* Your assignment
Below is a block of entries; repeat exactly the lines starting at the line that contains "C3: 4.7uF (plus" and ending at the line that contains "U1 pin EN: 0V -> VIN", both included.

* Information given
::::::::::
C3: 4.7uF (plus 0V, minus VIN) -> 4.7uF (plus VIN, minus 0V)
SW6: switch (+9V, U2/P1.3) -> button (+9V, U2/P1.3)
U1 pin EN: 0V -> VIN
::::::::::
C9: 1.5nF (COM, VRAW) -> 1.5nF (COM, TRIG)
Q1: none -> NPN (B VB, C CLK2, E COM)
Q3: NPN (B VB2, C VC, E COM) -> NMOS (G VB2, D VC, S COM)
::::::::::
* Task solution
C3: 4.7uF (plus 0V, minus VIN) -> 4.7uF (plus VIN, minus 0V)
SW6: switch (+9V, U2/P1.3) -> button (+9V, U2/P1.3)
U1 pin EN: 0V -> VIN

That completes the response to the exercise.